Records for processing below:
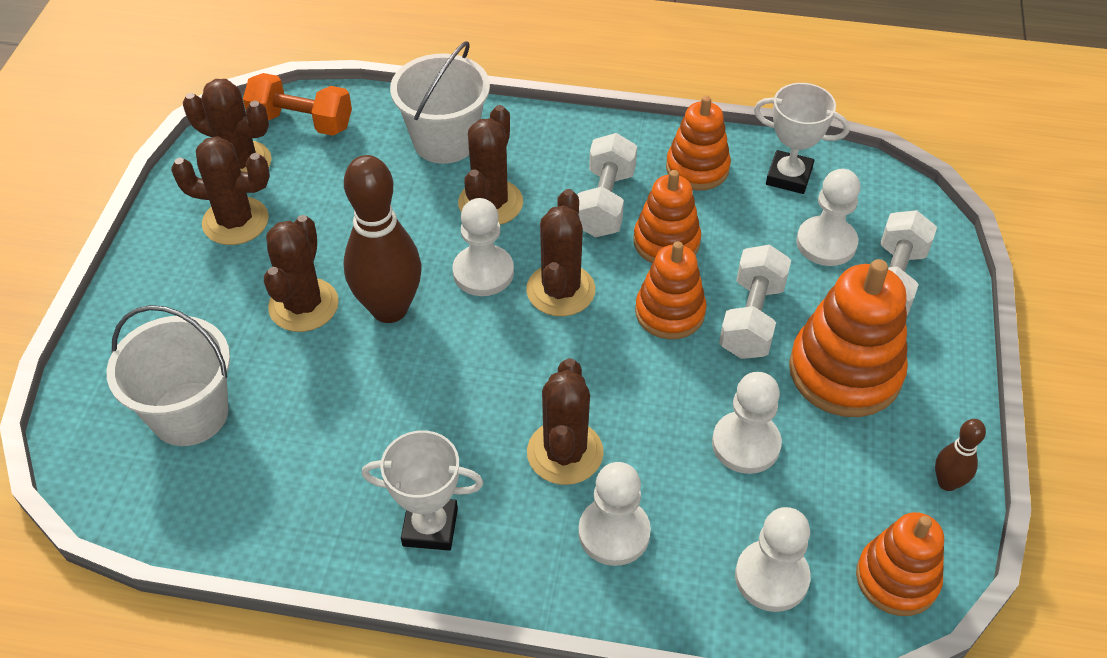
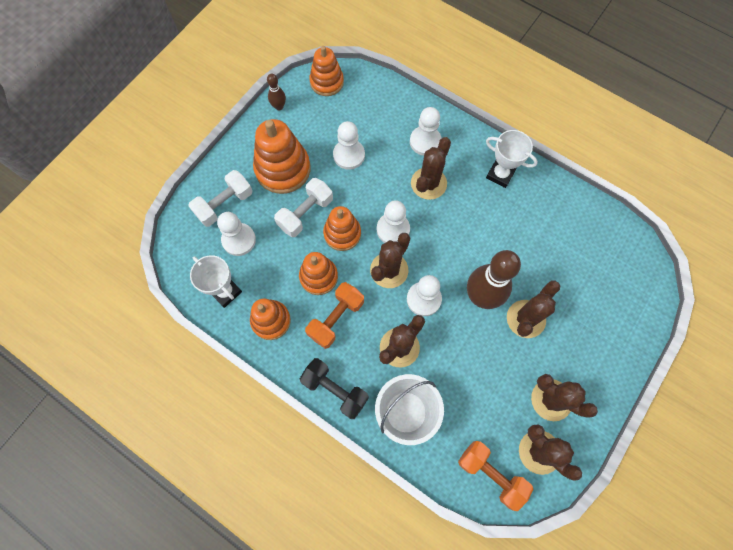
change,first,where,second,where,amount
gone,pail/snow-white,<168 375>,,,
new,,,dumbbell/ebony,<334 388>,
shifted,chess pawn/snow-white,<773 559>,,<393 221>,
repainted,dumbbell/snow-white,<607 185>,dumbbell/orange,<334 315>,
End of Records for processing.
Records for processing below:
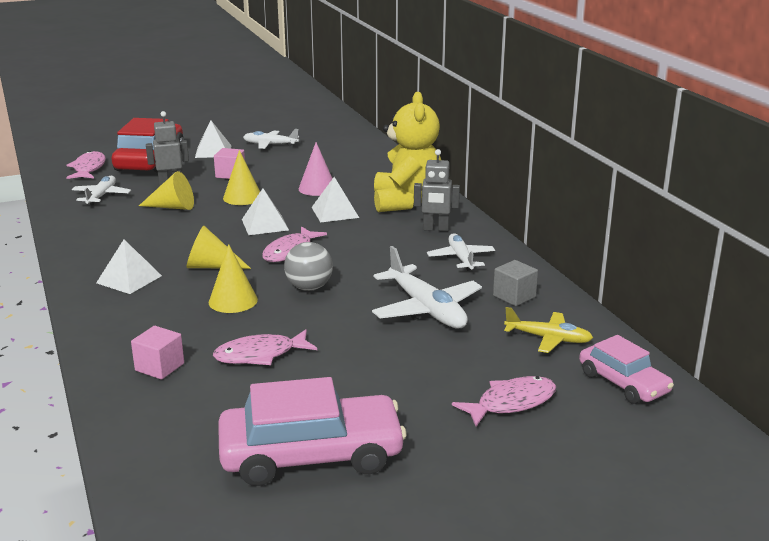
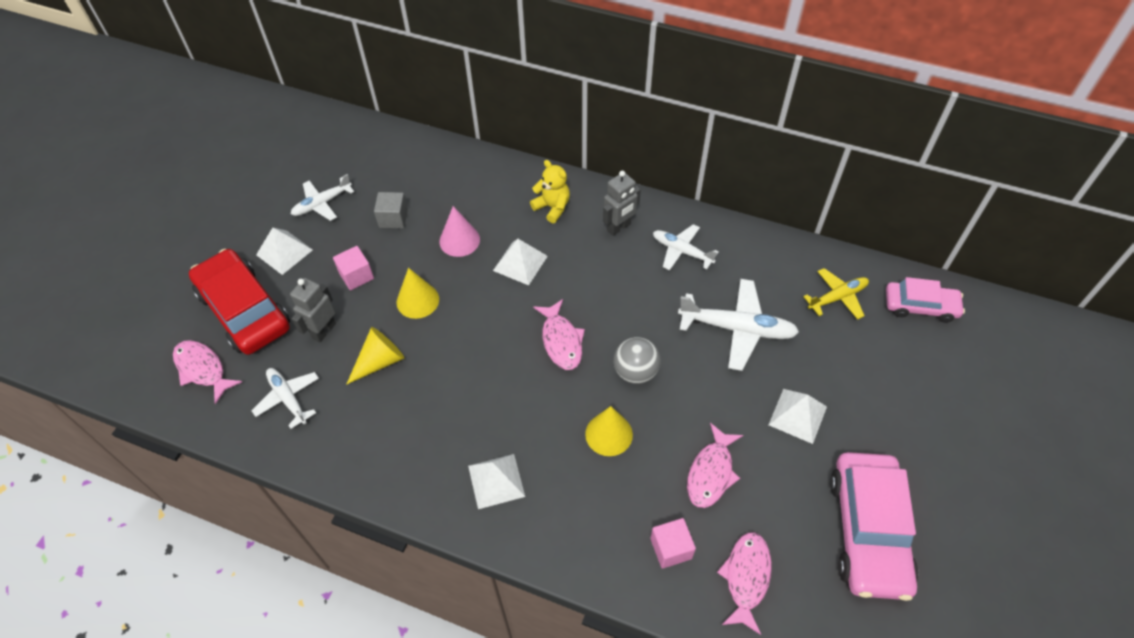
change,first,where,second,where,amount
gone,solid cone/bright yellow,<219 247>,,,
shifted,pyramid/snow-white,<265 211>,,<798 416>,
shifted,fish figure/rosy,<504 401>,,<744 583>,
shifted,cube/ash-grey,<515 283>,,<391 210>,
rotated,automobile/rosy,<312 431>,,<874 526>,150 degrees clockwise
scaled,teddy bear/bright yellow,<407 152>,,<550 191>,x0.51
End of Records for processing.
Records for processing below:
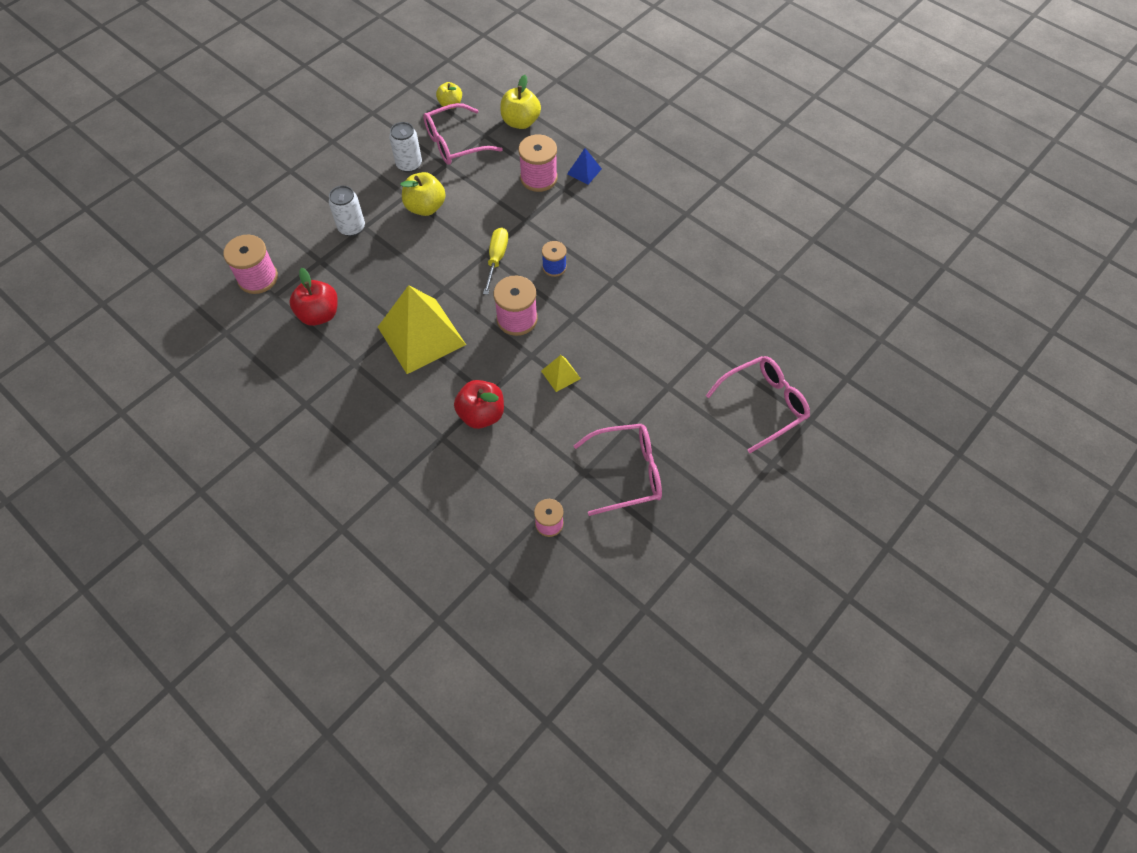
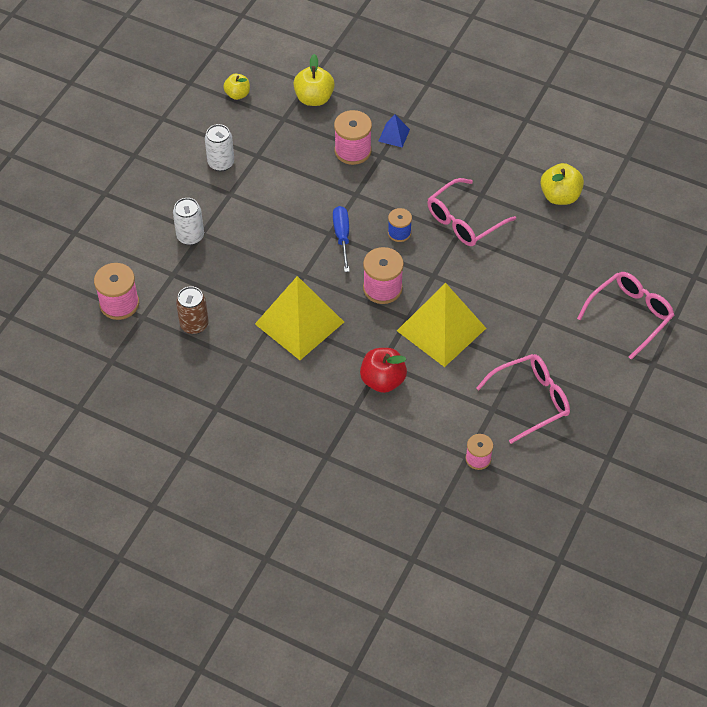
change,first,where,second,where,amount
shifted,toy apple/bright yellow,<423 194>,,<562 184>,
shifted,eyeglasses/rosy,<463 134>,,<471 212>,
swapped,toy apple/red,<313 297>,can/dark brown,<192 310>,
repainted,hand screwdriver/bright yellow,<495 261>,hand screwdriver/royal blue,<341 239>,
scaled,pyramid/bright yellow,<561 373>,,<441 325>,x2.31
End of Records for processing.
The total of lines in the data that contain "scaled" is all you should give.

• Response
2